[Data records]
:::::

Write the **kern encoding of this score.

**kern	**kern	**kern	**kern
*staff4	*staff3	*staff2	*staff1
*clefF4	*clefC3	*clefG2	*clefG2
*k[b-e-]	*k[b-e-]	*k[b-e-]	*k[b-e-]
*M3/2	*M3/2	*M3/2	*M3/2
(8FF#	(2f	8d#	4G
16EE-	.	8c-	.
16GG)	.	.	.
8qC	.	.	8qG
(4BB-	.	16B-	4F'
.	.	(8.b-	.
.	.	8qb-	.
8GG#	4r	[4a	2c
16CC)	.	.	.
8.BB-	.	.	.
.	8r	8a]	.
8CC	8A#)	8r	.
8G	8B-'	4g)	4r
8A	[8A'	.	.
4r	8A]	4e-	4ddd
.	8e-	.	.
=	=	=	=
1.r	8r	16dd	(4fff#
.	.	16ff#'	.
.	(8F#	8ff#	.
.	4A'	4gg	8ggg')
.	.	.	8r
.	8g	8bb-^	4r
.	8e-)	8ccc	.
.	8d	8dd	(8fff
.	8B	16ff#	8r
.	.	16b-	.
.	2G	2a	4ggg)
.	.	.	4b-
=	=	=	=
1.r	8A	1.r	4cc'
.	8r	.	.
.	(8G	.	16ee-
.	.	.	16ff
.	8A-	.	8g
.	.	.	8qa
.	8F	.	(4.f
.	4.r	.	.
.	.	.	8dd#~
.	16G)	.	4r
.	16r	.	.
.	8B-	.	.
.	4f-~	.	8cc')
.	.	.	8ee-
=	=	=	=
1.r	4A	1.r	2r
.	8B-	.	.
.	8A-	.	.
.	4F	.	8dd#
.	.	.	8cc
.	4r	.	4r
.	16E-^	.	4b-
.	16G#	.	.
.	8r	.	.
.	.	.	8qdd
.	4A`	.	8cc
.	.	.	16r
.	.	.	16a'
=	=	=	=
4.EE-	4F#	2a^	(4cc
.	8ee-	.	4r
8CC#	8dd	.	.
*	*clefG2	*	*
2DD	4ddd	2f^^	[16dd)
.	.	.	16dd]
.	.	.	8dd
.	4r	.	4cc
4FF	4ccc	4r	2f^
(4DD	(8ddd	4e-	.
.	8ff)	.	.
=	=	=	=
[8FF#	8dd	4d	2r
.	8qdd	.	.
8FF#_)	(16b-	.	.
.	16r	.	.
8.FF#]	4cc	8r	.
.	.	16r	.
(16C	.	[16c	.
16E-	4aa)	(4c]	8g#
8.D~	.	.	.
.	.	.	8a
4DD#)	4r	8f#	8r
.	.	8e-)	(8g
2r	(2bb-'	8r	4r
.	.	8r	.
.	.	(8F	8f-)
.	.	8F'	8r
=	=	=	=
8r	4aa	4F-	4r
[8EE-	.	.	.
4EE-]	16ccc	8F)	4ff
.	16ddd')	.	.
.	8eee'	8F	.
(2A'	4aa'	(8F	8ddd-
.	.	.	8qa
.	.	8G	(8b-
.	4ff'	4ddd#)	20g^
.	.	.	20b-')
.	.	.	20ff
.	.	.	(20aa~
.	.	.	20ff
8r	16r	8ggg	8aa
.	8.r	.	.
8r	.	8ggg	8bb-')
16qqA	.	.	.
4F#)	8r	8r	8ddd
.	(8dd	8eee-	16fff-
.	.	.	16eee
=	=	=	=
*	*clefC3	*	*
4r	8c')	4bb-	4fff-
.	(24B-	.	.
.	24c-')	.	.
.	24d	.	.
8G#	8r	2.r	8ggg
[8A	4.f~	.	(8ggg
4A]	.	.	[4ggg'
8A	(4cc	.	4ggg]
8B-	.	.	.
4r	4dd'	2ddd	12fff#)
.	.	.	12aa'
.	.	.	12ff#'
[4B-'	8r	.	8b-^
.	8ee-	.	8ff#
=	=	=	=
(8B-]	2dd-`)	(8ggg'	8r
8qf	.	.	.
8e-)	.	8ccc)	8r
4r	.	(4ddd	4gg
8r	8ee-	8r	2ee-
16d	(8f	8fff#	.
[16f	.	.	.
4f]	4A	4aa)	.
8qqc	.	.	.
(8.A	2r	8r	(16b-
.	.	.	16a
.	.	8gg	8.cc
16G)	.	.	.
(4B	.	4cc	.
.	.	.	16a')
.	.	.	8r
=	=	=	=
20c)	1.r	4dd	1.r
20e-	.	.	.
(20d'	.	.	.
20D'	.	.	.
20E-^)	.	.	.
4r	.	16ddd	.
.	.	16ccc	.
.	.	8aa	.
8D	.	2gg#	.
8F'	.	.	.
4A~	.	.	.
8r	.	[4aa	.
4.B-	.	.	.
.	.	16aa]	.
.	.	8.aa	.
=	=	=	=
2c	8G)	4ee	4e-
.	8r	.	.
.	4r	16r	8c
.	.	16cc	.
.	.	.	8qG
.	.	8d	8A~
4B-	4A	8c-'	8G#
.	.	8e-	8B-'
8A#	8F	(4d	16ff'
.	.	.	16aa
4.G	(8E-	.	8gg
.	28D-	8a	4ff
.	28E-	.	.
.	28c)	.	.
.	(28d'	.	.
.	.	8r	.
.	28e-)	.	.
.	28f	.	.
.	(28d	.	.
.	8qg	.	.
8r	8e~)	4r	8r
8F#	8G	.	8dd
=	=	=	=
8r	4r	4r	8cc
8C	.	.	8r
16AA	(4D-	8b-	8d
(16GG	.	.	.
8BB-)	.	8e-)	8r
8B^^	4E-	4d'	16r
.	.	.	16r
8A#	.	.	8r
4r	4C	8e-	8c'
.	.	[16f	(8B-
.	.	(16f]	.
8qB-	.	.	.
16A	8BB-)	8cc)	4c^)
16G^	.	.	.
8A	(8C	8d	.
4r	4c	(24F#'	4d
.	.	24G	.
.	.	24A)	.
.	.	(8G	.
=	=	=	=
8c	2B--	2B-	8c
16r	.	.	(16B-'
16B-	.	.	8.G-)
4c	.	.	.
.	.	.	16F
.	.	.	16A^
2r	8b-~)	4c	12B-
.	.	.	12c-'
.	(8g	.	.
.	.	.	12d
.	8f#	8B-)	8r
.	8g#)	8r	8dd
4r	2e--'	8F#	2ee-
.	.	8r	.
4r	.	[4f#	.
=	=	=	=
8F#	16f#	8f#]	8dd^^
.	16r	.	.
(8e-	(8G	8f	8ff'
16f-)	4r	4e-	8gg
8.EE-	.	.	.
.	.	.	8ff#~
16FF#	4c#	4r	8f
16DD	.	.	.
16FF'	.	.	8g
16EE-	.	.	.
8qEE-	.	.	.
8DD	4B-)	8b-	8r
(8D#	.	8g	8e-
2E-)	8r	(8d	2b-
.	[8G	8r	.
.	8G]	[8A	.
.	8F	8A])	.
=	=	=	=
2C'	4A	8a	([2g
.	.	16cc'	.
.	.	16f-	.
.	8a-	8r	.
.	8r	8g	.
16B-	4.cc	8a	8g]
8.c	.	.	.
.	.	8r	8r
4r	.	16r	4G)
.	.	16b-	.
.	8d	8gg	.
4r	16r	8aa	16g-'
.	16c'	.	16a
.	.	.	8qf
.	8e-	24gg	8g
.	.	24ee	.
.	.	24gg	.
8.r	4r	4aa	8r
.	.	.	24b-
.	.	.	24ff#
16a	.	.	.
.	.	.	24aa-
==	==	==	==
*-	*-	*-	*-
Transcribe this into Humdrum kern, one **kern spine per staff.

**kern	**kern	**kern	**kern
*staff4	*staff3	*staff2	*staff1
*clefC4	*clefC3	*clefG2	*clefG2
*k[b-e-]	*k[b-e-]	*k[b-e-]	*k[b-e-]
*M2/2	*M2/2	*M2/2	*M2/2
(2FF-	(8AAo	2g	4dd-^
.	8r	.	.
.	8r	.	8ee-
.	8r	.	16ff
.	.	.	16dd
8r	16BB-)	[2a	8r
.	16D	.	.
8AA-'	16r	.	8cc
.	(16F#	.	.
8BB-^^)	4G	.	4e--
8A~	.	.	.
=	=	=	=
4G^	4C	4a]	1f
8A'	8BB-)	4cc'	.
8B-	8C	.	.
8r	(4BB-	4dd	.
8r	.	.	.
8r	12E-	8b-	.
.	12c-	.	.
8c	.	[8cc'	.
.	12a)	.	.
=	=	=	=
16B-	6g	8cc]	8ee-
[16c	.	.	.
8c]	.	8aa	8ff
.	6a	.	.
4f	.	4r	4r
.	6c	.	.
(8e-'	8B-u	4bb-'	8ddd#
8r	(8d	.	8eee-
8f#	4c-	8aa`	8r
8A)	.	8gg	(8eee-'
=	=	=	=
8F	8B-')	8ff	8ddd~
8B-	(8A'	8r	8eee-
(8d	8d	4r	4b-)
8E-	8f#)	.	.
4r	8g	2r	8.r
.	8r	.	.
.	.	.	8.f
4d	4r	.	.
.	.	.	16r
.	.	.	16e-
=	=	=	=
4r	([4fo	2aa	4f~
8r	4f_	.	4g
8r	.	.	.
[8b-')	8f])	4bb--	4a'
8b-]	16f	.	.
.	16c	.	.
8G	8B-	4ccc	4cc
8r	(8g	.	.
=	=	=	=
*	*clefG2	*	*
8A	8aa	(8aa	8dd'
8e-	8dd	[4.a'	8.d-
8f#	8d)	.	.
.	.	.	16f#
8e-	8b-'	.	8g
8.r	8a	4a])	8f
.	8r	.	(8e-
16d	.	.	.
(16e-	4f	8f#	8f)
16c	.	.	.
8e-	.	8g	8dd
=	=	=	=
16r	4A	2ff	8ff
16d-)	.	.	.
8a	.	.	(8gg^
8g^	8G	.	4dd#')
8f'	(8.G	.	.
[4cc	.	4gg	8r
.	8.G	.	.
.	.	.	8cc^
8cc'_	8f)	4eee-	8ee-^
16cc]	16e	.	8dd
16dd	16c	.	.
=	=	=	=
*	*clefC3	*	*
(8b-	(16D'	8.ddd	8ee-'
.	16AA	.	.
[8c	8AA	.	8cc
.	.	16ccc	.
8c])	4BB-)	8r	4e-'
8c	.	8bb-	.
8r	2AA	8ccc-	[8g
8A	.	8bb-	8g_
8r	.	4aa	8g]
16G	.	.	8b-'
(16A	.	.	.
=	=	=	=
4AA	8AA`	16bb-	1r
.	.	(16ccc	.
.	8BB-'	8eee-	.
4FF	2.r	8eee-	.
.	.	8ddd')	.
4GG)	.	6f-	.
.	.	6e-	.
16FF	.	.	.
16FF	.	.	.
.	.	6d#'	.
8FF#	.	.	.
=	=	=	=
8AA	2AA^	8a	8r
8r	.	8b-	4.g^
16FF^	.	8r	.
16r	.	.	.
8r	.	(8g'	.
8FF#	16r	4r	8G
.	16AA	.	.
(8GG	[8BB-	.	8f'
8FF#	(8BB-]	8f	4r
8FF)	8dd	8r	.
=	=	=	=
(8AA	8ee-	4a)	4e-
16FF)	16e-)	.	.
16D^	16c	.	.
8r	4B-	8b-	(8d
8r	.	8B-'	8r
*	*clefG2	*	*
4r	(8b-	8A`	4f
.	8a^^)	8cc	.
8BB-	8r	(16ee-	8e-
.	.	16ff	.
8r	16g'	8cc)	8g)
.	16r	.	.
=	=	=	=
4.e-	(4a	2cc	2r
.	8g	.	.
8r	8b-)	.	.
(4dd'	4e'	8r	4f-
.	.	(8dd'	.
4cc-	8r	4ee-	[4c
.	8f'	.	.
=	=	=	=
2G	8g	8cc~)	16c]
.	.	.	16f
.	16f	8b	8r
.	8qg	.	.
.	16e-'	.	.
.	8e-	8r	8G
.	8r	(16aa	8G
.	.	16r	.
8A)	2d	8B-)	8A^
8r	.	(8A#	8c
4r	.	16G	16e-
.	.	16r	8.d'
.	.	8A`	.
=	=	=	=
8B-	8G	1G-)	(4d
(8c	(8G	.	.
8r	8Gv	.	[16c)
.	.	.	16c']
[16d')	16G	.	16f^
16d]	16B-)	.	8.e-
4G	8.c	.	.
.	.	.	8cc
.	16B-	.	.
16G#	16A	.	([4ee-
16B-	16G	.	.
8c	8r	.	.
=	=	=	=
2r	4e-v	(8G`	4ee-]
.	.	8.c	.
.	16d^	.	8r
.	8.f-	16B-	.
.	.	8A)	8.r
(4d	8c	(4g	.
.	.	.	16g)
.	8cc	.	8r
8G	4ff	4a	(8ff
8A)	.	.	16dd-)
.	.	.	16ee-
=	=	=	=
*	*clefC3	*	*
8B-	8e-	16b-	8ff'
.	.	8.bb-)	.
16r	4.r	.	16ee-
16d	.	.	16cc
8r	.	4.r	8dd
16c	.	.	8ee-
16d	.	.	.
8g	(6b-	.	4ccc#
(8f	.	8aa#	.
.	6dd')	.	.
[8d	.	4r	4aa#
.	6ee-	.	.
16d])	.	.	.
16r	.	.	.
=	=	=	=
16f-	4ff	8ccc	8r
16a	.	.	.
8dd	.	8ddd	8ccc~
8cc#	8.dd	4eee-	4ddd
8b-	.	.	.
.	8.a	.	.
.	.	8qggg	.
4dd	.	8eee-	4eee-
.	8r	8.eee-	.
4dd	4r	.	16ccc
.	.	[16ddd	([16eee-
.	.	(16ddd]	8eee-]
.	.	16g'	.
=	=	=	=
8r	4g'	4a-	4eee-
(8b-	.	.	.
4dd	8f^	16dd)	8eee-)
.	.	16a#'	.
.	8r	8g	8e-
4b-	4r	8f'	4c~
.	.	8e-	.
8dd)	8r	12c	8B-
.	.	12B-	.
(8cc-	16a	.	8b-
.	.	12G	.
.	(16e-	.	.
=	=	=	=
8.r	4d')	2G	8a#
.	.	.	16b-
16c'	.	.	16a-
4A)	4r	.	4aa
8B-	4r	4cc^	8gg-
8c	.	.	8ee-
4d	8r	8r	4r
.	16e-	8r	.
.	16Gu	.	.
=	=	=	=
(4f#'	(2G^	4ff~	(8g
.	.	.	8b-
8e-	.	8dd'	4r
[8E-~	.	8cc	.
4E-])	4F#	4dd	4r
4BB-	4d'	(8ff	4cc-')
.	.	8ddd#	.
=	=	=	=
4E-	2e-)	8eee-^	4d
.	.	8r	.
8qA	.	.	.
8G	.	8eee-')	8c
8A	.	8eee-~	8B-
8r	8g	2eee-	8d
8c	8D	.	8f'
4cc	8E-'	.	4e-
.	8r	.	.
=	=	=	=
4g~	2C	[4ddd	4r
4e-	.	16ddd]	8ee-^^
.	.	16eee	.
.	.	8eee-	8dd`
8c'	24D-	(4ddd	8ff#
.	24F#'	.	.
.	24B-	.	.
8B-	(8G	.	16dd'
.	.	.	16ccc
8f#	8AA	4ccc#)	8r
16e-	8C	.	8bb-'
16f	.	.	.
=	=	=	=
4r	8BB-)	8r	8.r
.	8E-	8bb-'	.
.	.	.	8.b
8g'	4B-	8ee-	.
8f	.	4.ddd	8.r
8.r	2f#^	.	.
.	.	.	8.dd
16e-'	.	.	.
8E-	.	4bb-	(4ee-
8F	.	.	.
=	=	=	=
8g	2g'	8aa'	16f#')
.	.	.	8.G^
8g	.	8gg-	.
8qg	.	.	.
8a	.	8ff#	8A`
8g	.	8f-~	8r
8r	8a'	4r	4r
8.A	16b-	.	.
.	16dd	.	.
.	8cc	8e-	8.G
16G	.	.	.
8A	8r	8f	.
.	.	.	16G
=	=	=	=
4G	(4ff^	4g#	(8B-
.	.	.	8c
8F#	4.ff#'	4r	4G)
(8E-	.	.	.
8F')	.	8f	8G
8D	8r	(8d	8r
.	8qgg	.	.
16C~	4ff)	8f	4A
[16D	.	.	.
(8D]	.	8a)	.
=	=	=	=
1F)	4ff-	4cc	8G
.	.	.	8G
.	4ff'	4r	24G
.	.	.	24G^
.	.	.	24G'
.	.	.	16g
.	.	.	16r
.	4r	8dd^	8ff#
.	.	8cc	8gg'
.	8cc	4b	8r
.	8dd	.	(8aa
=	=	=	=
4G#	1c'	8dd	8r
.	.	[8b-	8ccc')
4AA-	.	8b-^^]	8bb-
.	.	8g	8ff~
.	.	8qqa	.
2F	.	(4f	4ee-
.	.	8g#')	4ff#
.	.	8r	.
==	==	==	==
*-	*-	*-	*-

:::::

Please list each line of the items above that contains the word "this", treating uppercase and lowercase as different.

Write the **kern encoding of this score.
Transcribe this into Humdrum kern, one **kern spine per staff.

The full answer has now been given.